## Required action:
Emit a verbatim copy of the lines below from the line with "cyan star: (499, 222) -> (302, 56), moved" through the line with "white rectangle: (90, 95)", excluding pictures and everything outside that range.

## Available data:
○ ○ ○ ○ ○ ○ ○

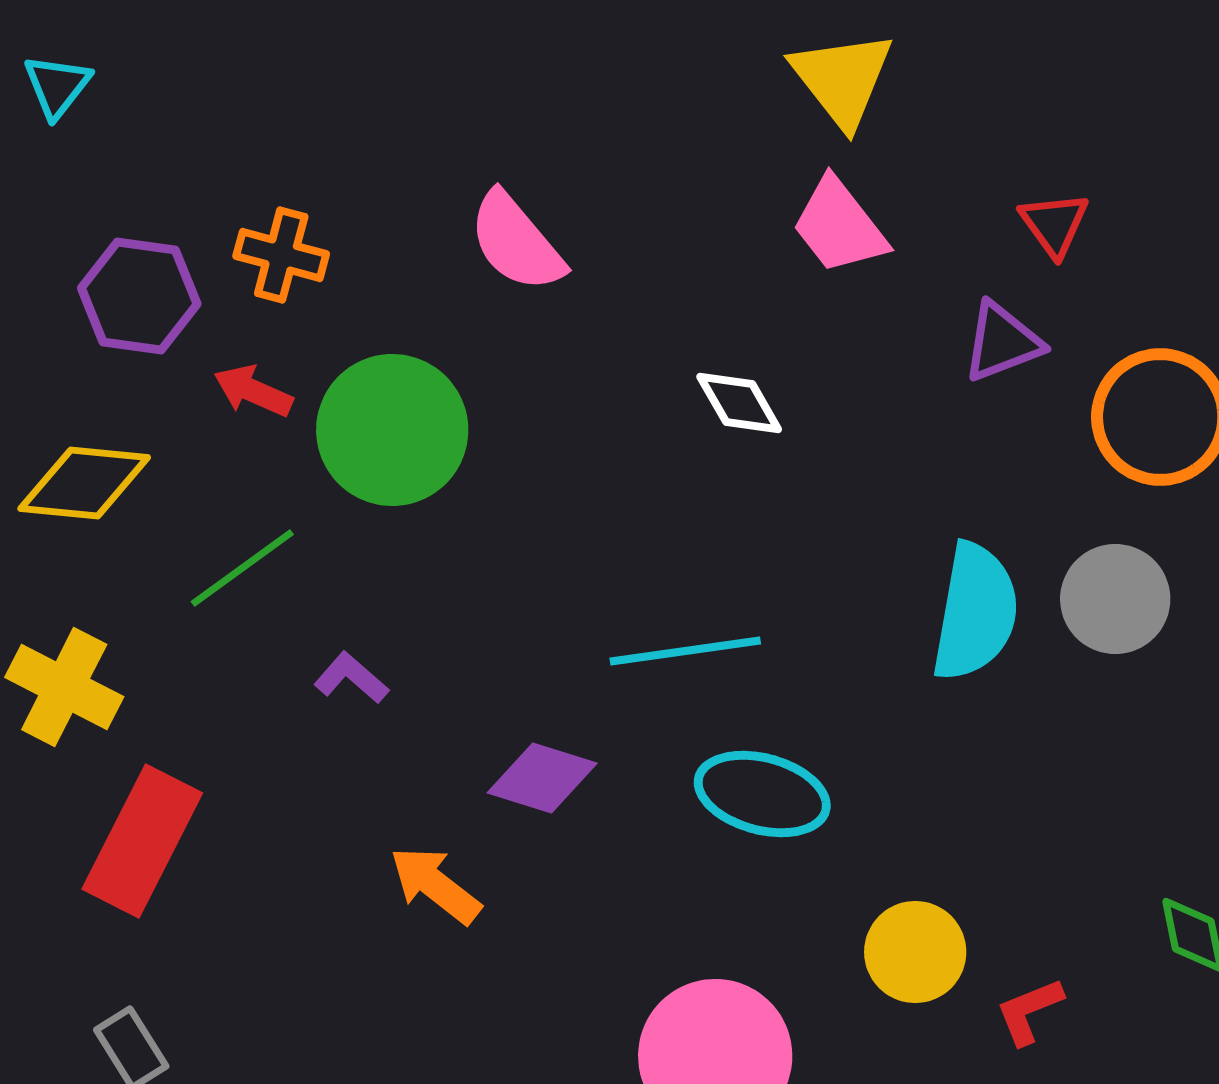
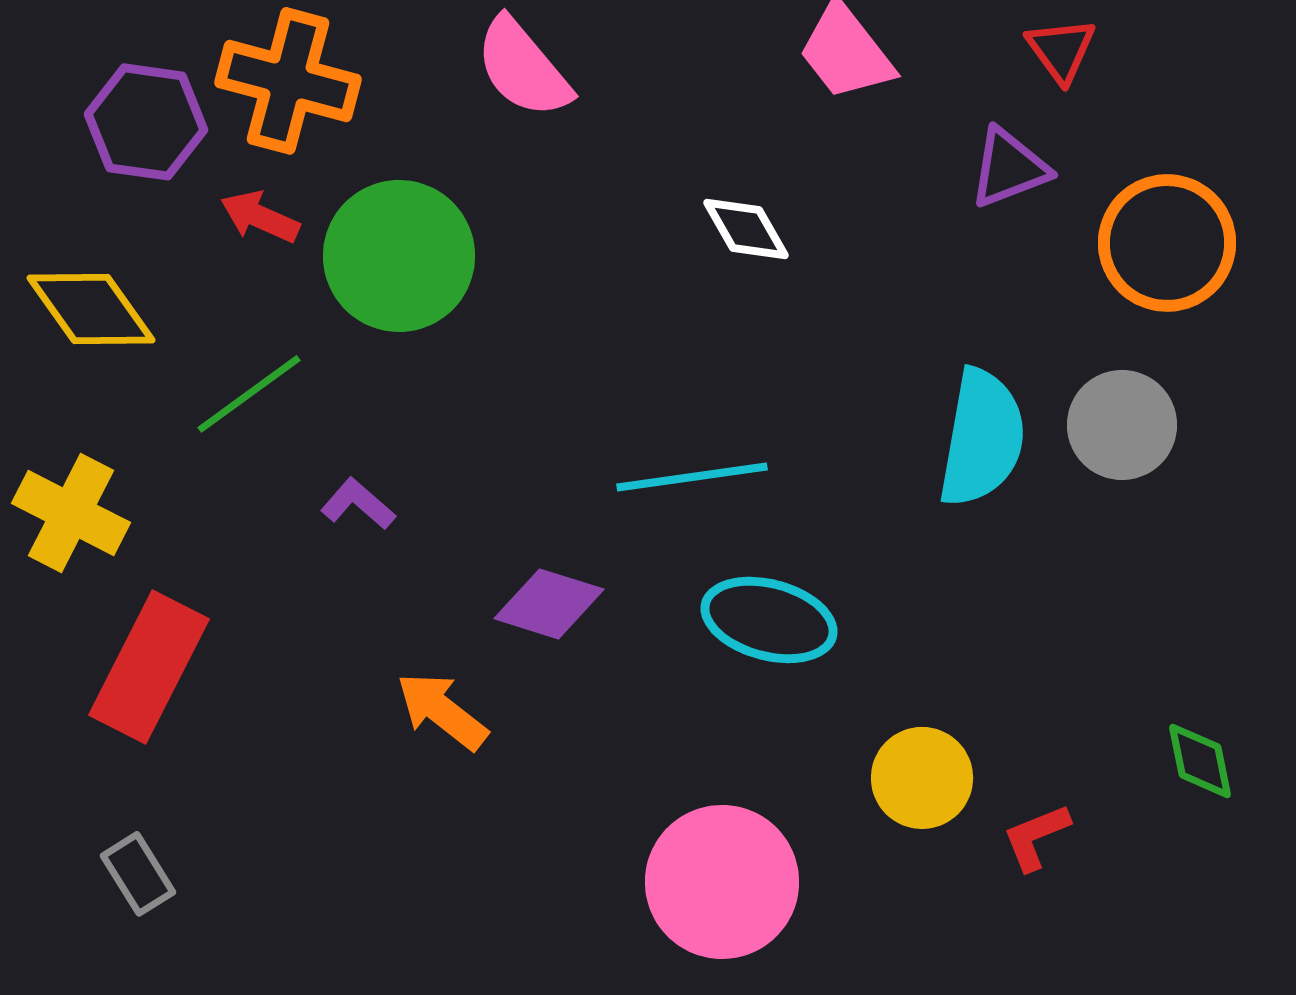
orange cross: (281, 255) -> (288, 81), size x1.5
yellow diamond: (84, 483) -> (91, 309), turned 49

○ ○ ○ ○ ○ ○ ○

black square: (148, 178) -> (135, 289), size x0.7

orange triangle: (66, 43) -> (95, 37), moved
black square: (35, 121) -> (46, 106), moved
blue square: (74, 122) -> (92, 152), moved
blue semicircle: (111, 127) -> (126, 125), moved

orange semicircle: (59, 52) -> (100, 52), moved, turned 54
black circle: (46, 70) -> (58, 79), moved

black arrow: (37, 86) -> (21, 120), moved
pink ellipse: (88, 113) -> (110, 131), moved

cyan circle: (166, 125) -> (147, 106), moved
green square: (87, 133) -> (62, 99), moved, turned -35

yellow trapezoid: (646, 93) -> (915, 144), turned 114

○ ○ ○ ○ ○ ○ ○

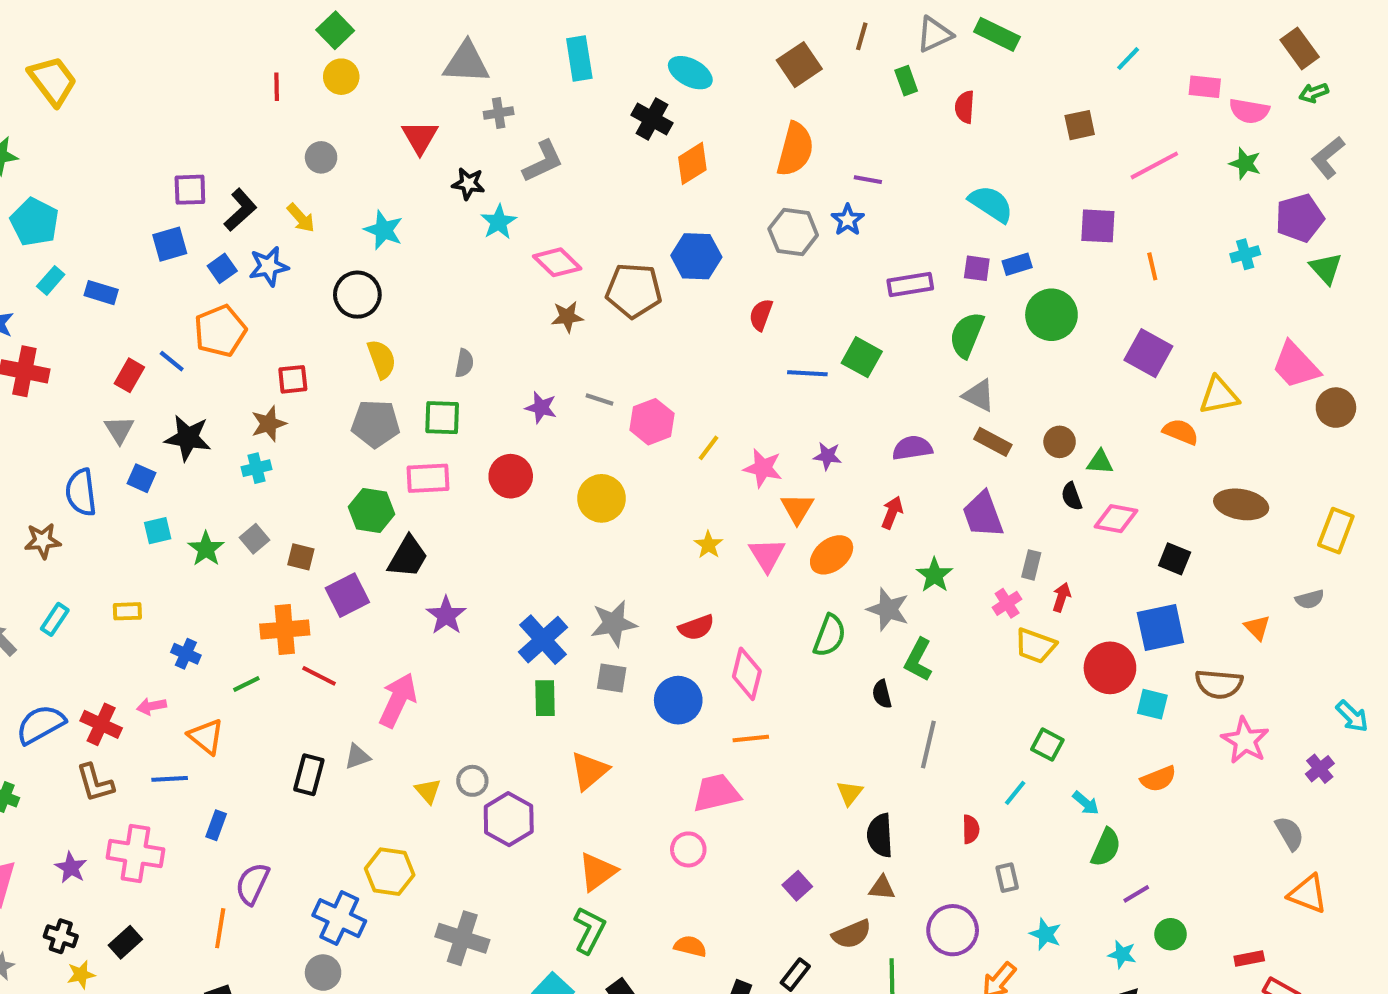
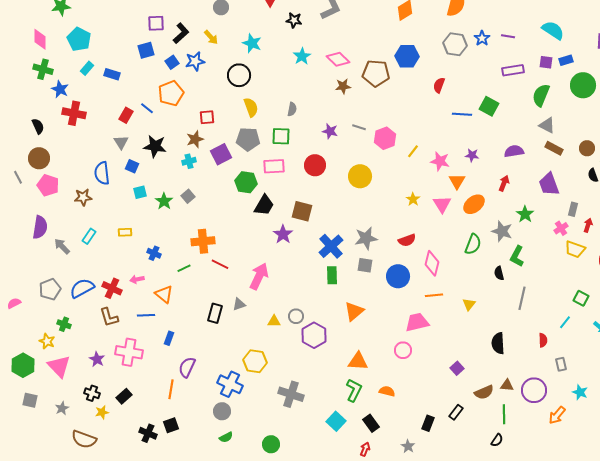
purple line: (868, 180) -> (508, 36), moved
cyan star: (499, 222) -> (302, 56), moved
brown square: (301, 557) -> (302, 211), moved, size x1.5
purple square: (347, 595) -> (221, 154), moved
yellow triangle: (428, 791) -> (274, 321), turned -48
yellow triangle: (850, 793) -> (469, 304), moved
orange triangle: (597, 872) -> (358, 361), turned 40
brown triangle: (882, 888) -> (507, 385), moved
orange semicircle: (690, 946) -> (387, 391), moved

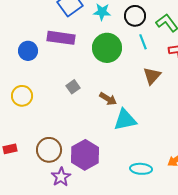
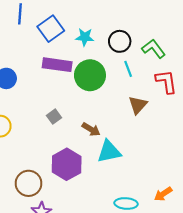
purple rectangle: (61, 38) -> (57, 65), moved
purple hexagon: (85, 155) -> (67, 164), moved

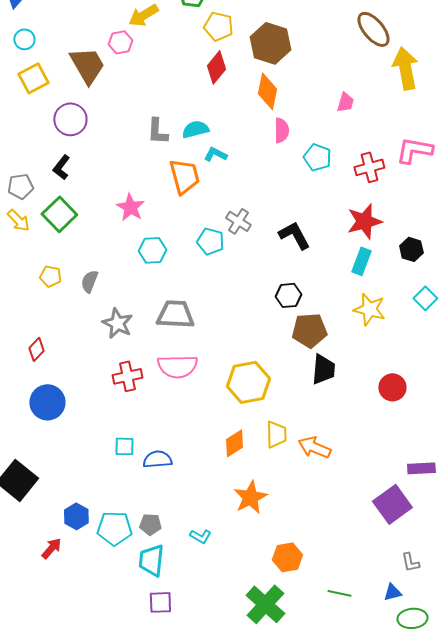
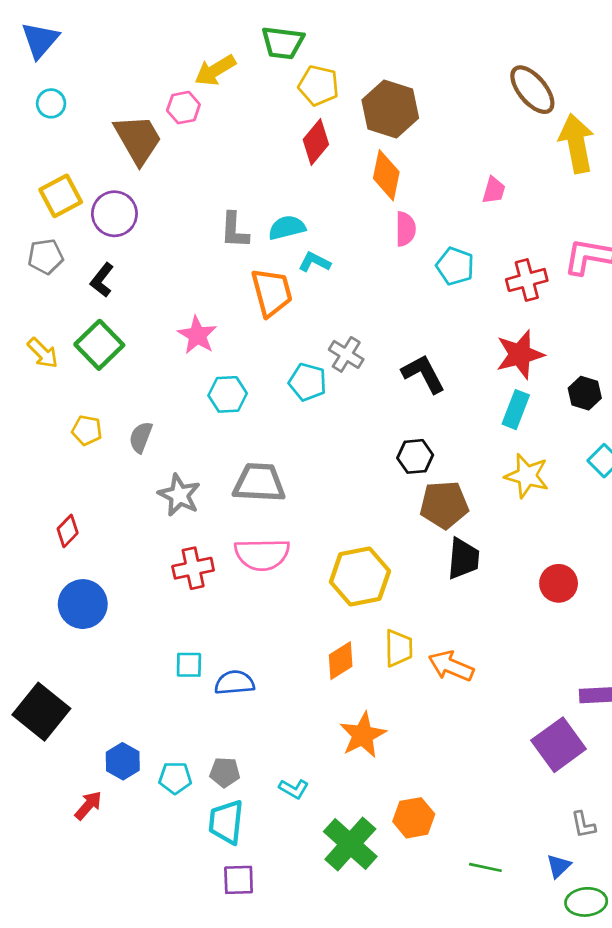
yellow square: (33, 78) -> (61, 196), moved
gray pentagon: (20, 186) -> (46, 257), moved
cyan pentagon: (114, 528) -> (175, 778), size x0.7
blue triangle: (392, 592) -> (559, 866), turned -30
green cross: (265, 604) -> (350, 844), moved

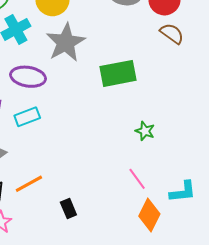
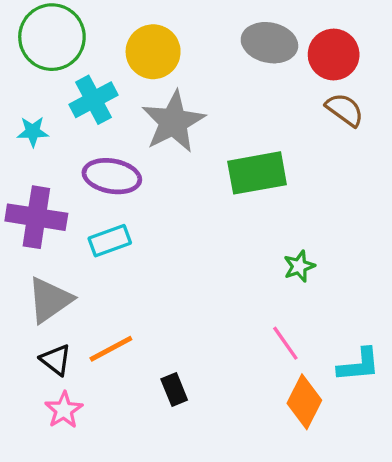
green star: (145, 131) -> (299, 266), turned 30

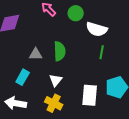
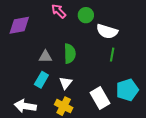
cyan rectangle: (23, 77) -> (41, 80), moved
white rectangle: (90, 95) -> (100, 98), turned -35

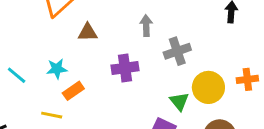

○ ○ ○ ○ ○ ○ ○

## Answer to this problem:
cyan star: (499, 222) -> (302, 56), moved
brown square: (301, 557) -> (302, 211), moved, size x1.5
purple square: (347, 595) -> (221, 154), moved
yellow triangle: (428, 791) -> (274, 321), turned -48
yellow triangle: (850, 793) -> (469, 304), moved
orange triangle: (597, 872) -> (358, 361), turned 40
brown triangle: (882, 888) -> (507, 385), moved
orange semicircle: (690, 946) -> (387, 391), moved

purple rectangle: (61, 38) -> (57, 65), moved
purple hexagon: (85, 155) -> (67, 164), moved

yellow square: (33, 78) -> (61, 196), moved
gray pentagon: (20, 186) -> (46, 257), moved
cyan pentagon: (114, 528) -> (175, 778), size x0.7
blue triangle: (392, 592) -> (559, 866), turned -30
green cross: (265, 604) -> (350, 844), moved

green star: (145, 131) -> (299, 266), turned 30

cyan rectangle: (23, 77) -> (41, 80), moved
white rectangle: (90, 95) -> (100, 98), turned -35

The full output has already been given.